BEGIN Source material

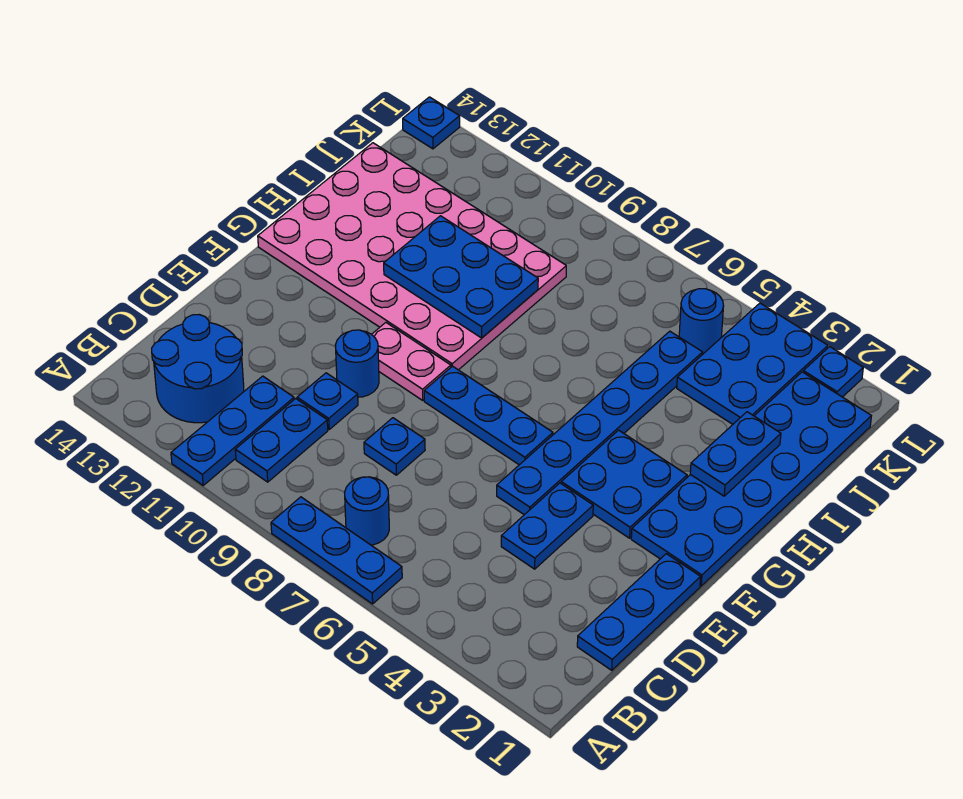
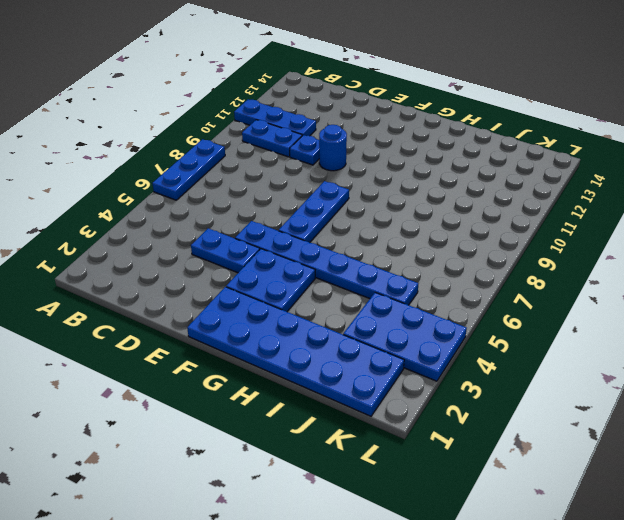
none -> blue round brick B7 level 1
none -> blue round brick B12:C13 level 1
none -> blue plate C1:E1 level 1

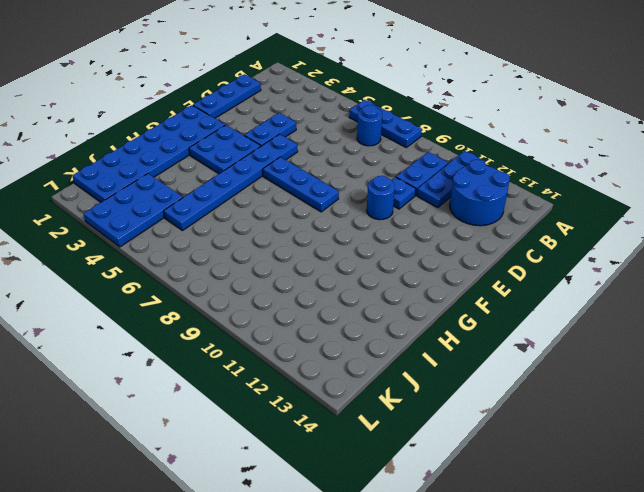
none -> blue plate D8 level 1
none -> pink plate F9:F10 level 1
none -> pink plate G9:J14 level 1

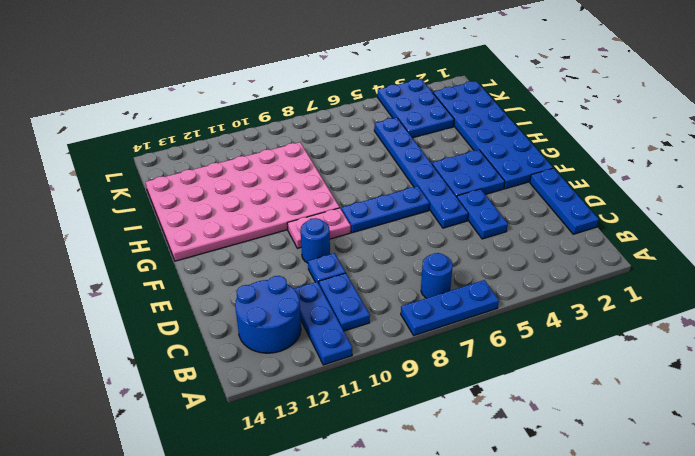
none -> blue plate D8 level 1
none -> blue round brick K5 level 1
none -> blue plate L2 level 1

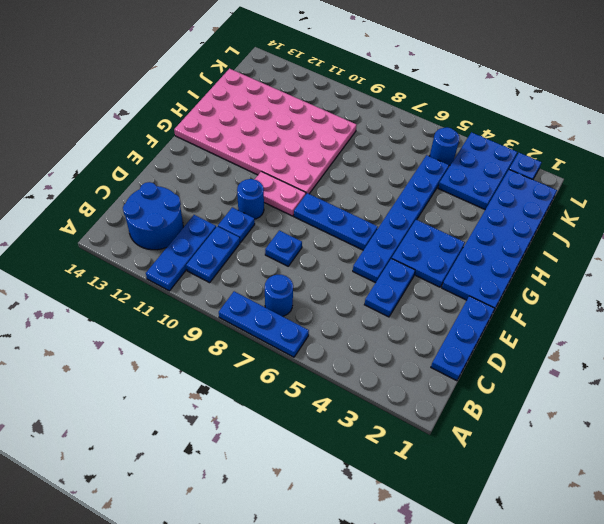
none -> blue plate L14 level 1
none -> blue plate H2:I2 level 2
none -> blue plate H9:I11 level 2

END Source material
BEGIN Source material

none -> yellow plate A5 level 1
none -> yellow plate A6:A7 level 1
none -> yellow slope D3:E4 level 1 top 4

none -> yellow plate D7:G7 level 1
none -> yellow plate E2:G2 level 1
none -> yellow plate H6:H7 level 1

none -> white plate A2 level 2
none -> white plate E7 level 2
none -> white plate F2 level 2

END Source material

- [Task instructions] In the entries above, locate every line with the word "yellow" and copy it.

- [Finished task]
none -> yellow plate A5 level 1
none -> yellow plate A6:A7 level 1
none -> yellow slope D3:E4 level 1 top 4
none -> yellow plate D7:G7 level 1
none -> yellow plate E2:G2 level 1
none -> yellow plate H6:H7 level 1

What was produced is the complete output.